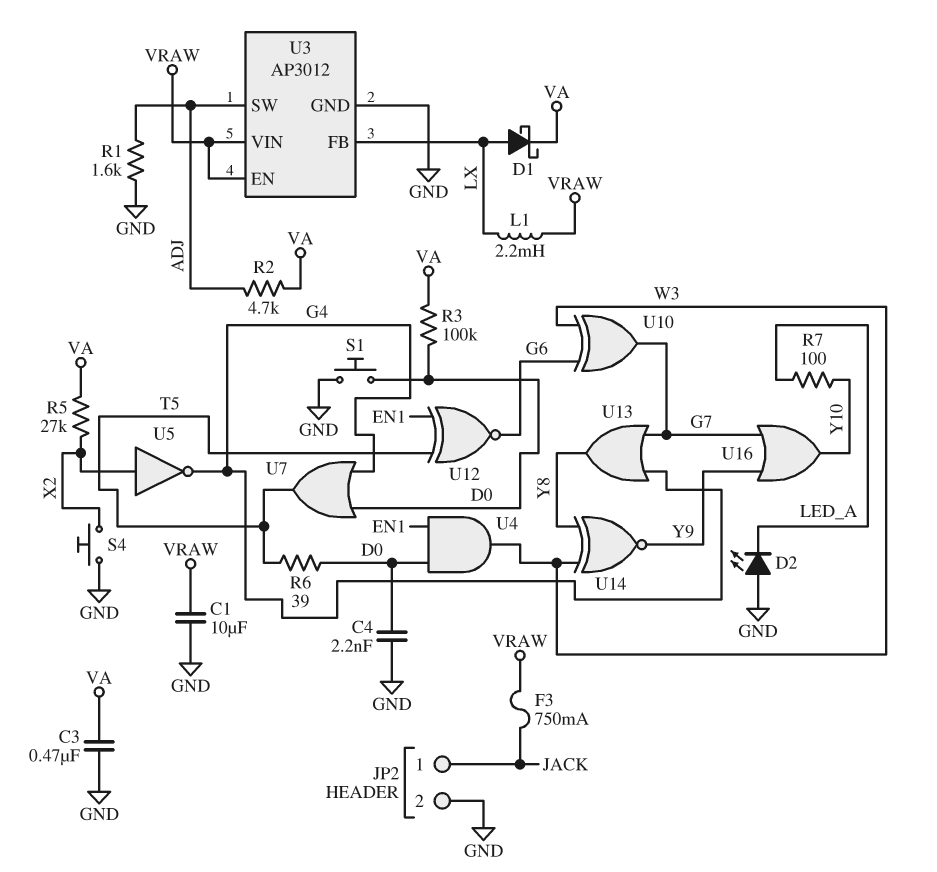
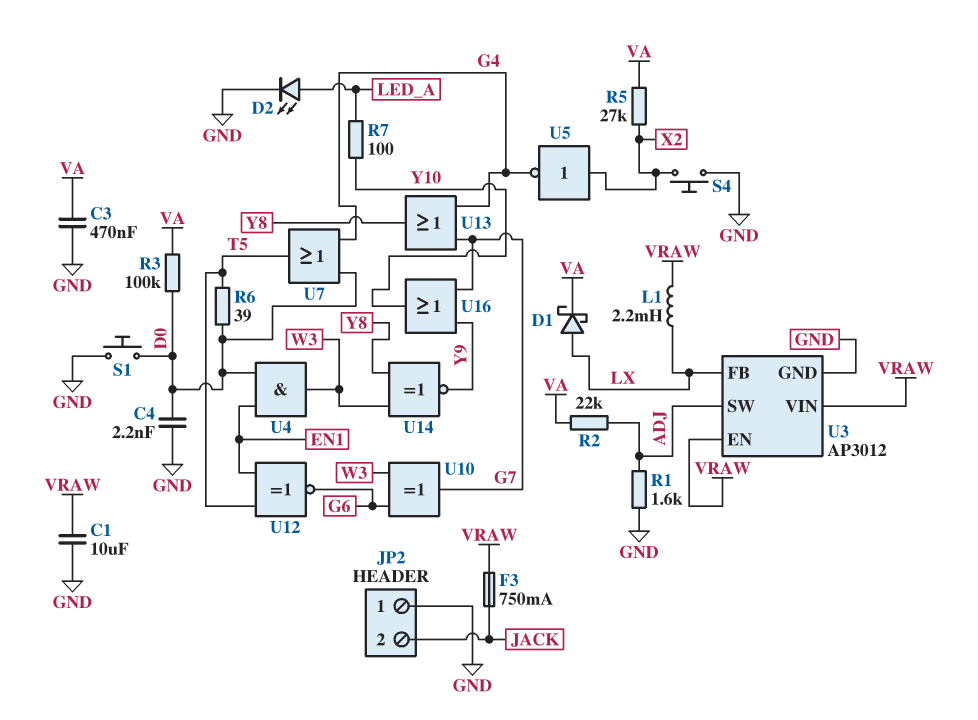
D2: LED (A GND, K LED_A) -> LED (A LED_A, K GND)
JP2 pin 1: JACK -> GND
JP2 pin 2: GND -> JACK
R2: 4.7k (ADJ, VA) -> 22k (ADJ, VA)

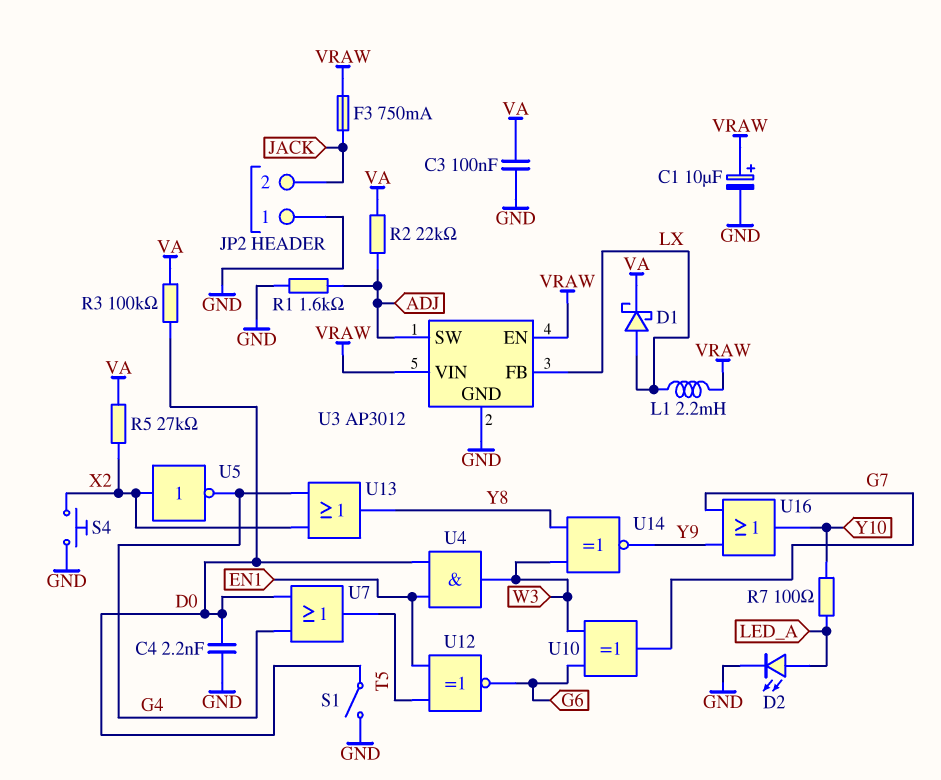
C1: 10uF (GND, VRAW) -> 10uF (plus VRAW, minus GND)
C3: 470nF (GND, VA) -> 100nF (GND, VA)
R6: 39 (D0, T5) -> none
S1: button (D0, GND) -> switch (D0, GND)
U13: OR (in G4, in G7, out Y8) -> OR (in G4, in X2, out Y8)

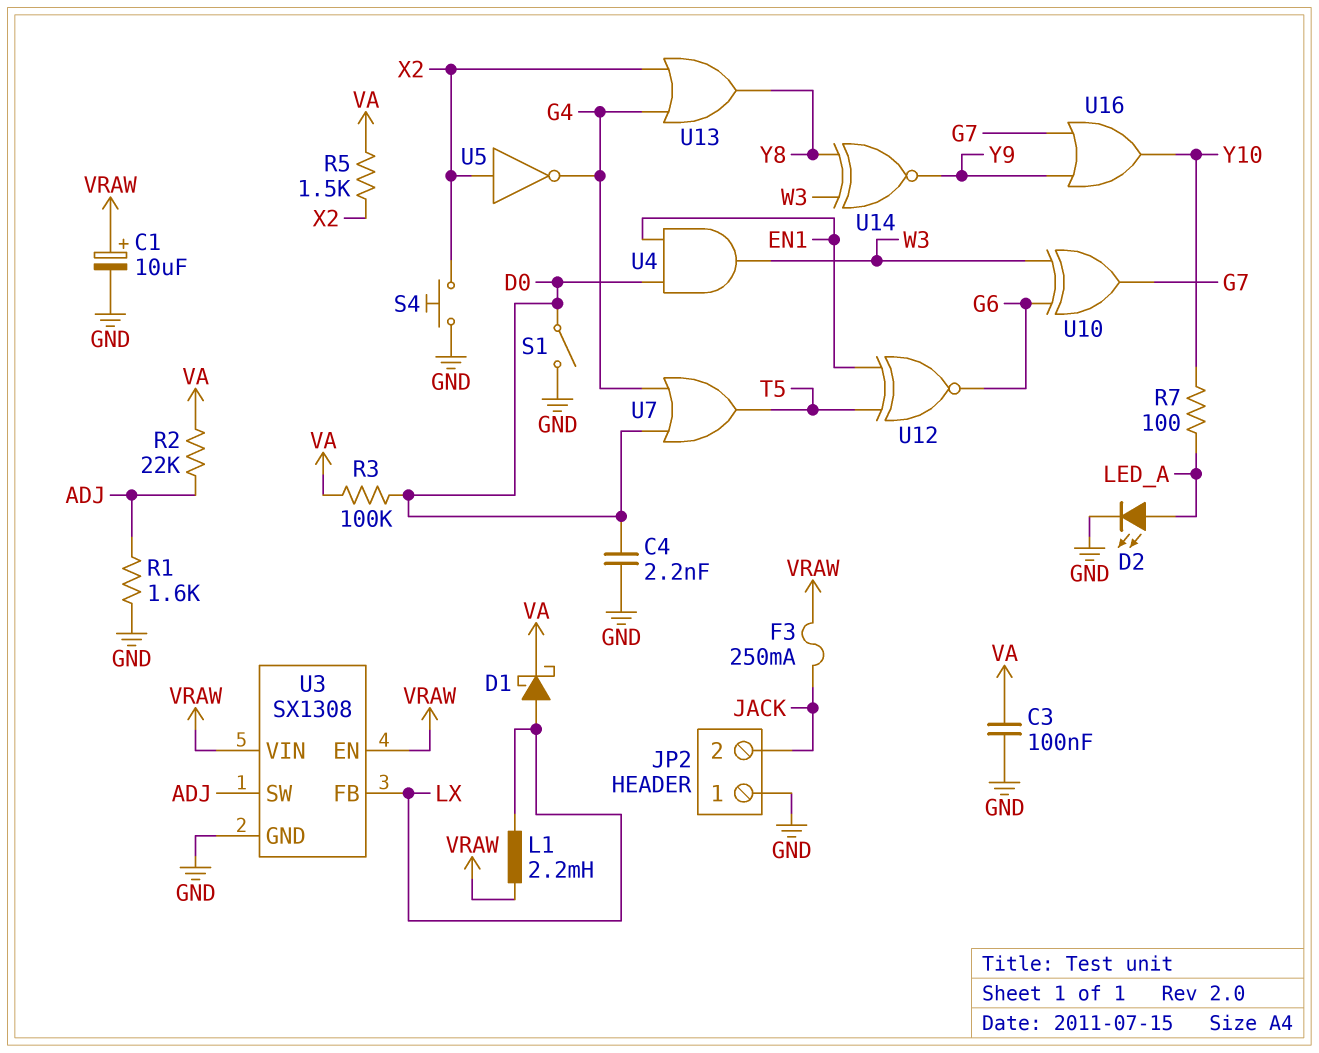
F3: 750mA (JACK, VRAW) -> 250mA (JACK, VRAW)
R5: 27k (VA, X2) -> 1.5k (VA, X2)
U3: AP3012 -> SX1308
■ ■ ■
Give the entries again without a single change, but with no pictures.

» Output of the exercise:
D2: LED (A GND, K LED_A) -> LED (A LED_A, K GND)
JP2 pin 1: JACK -> GND
JP2 pin 2: GND -> JACK
R2: 4.7k (ADJ, VA) -> 22k (ADJ, VA)

C1: 10uF (GND, VRAW) -> 10uF (plus VRAW, minus GND)
C3: 470nF (GND, VA) -> 100nF (GND, VA)
R6: 39 (D0, T5) -> none
S1: button (D0, GND) -> switch (D0, GND)
U13: OR (in G4, in G7, out Y8) -> OR (in G4, in X2, out Y8)

F3: 750mA (JACK, VRAW) -> 250mA (JACK, VRAW)
R5: 27k (VA, X2) -> 1.5k (VA, X2)
U3: AP3012 -> SX1308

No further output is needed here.